── Provided records
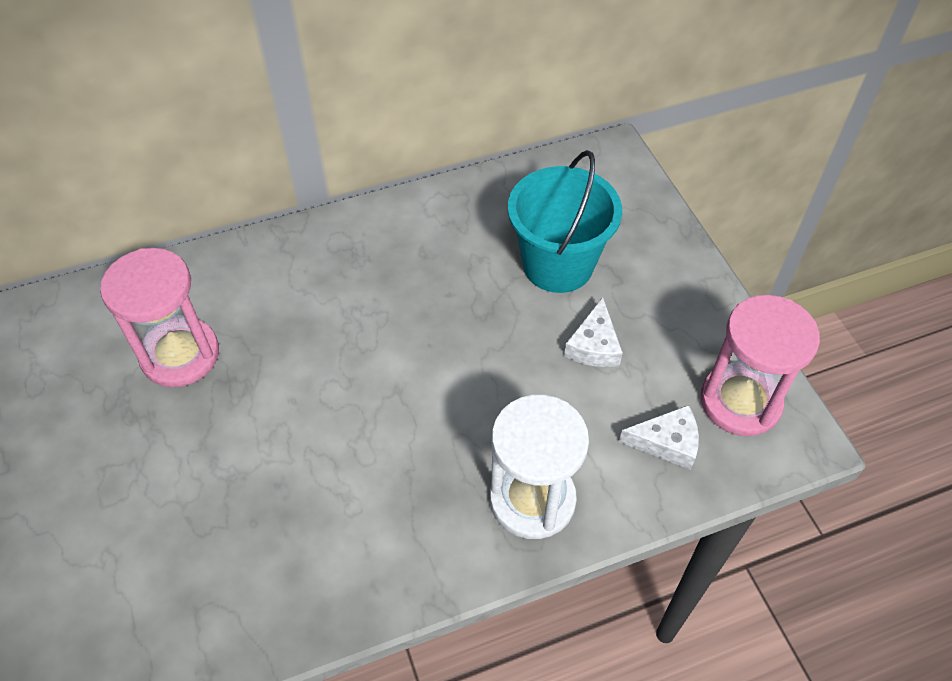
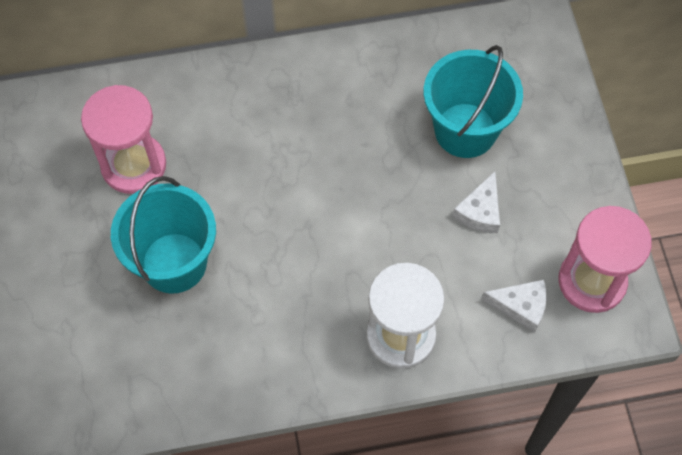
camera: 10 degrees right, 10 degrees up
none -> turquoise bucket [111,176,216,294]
────
── Provided records
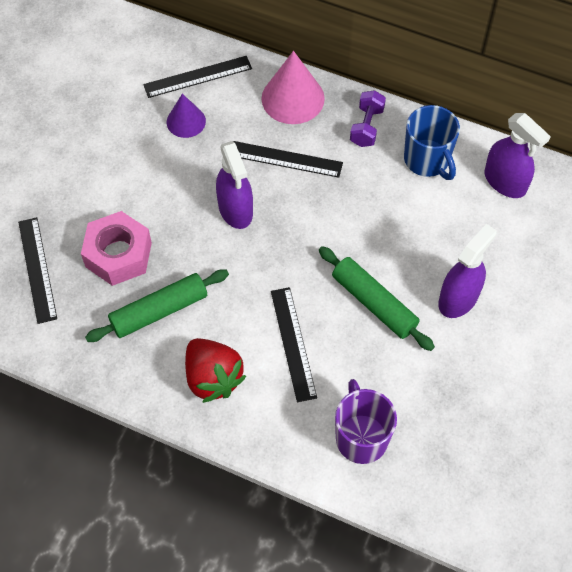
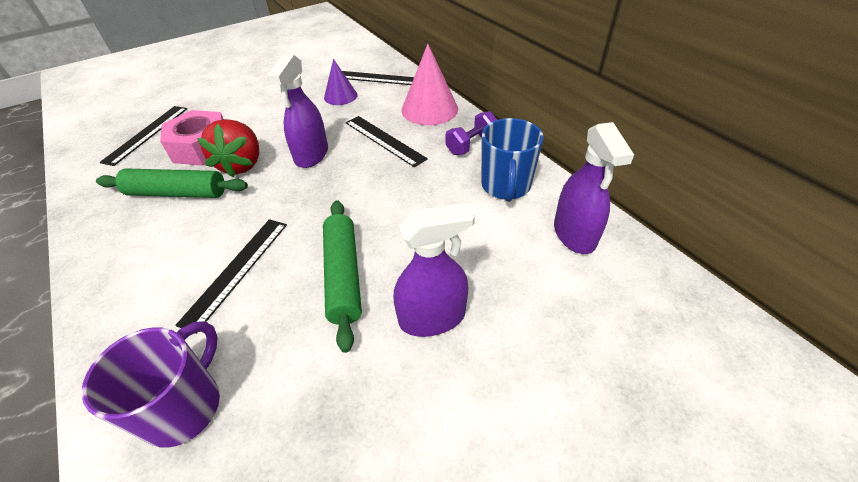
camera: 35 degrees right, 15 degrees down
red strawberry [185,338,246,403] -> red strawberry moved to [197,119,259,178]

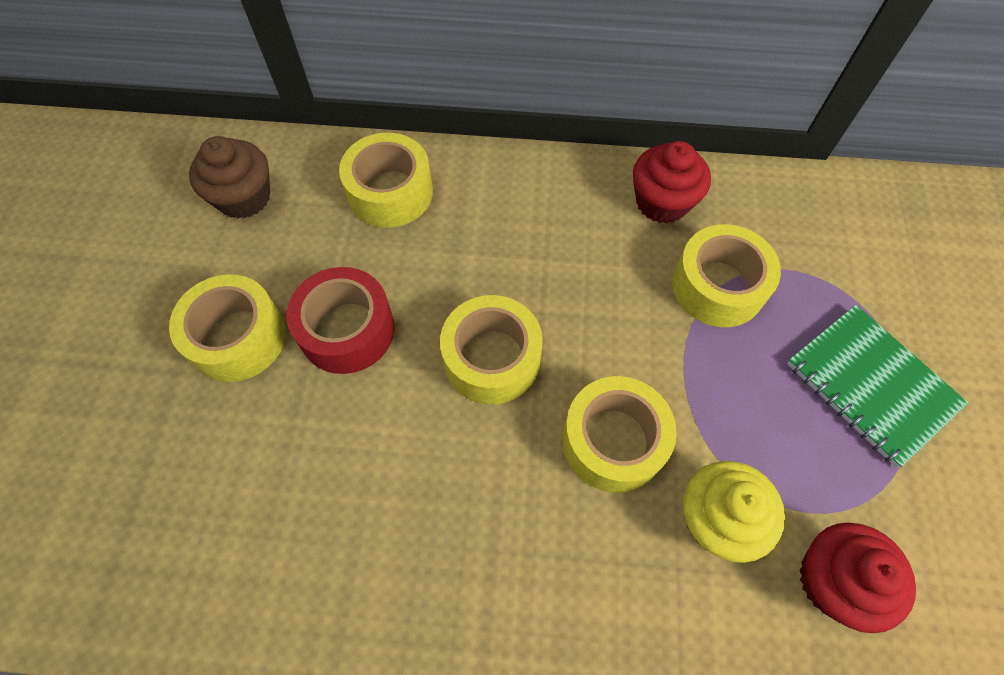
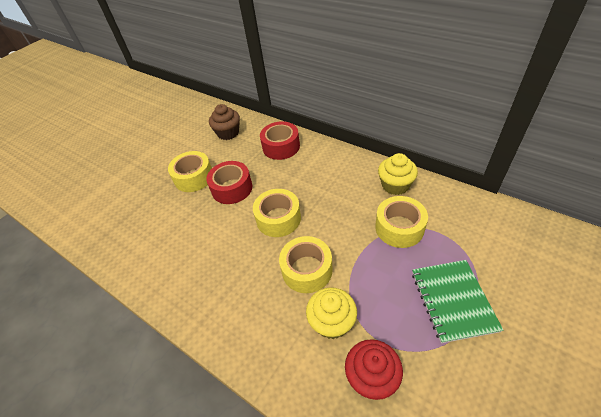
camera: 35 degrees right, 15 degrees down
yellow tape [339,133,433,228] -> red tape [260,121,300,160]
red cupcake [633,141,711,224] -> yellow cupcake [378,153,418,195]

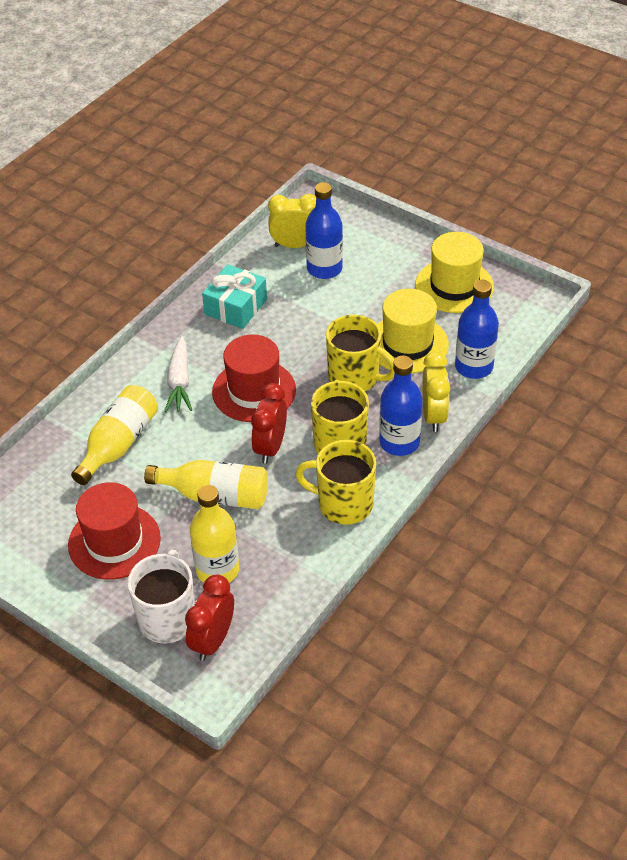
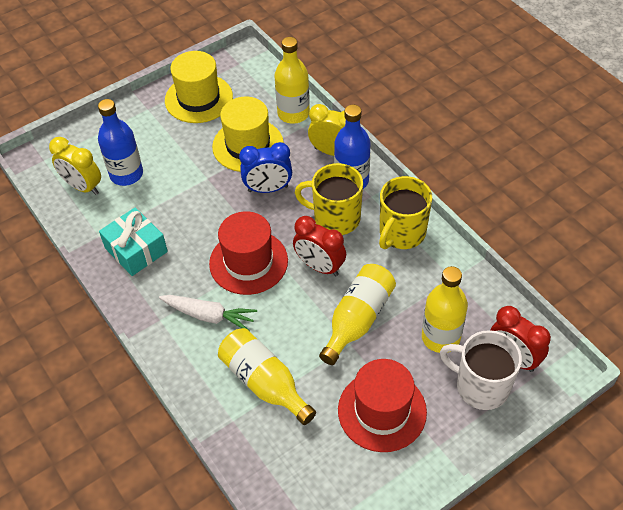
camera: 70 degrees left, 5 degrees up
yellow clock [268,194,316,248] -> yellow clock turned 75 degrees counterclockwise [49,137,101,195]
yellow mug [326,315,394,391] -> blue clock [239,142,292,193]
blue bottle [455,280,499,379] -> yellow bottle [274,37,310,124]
────
── Provided records
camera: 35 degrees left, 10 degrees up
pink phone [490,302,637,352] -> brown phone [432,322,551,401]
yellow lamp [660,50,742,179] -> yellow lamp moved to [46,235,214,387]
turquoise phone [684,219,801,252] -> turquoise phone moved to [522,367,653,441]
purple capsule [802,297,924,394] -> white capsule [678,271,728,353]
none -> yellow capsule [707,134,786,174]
────
* Job: Scan the listing above, and wherever a line holds the string "camera", copy that line.

* Exercise answer:
camera: 10 degrees right, 10 degrees up
camera: 35 degrees right, 15 degrees down
camera: 35 degrees right, 15 degrees down
camera: 70 degrees left, 5 degrees up
camera: 35 degrees left, 10 degrees up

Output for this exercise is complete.